↓
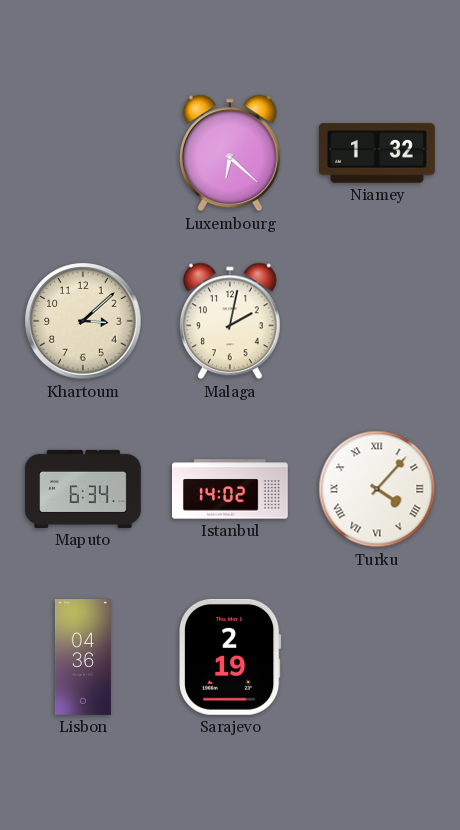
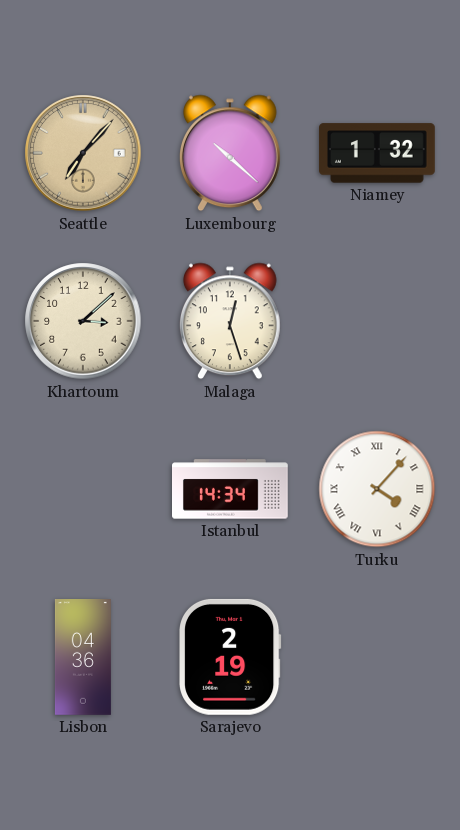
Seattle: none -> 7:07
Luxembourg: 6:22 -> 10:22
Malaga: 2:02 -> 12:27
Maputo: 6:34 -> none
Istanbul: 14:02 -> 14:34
↑
_Given instruction:_
Please reproduce the rows above line for line, leaving out the pictures.

_The response:_
Seattle: none -> 7:07
Luxembourg: 6:22 -> 10:22
Malaga: 2:02 -> 12:27
Maputo: 6:34 -> none
Istanbul: 14:02 -> 14:34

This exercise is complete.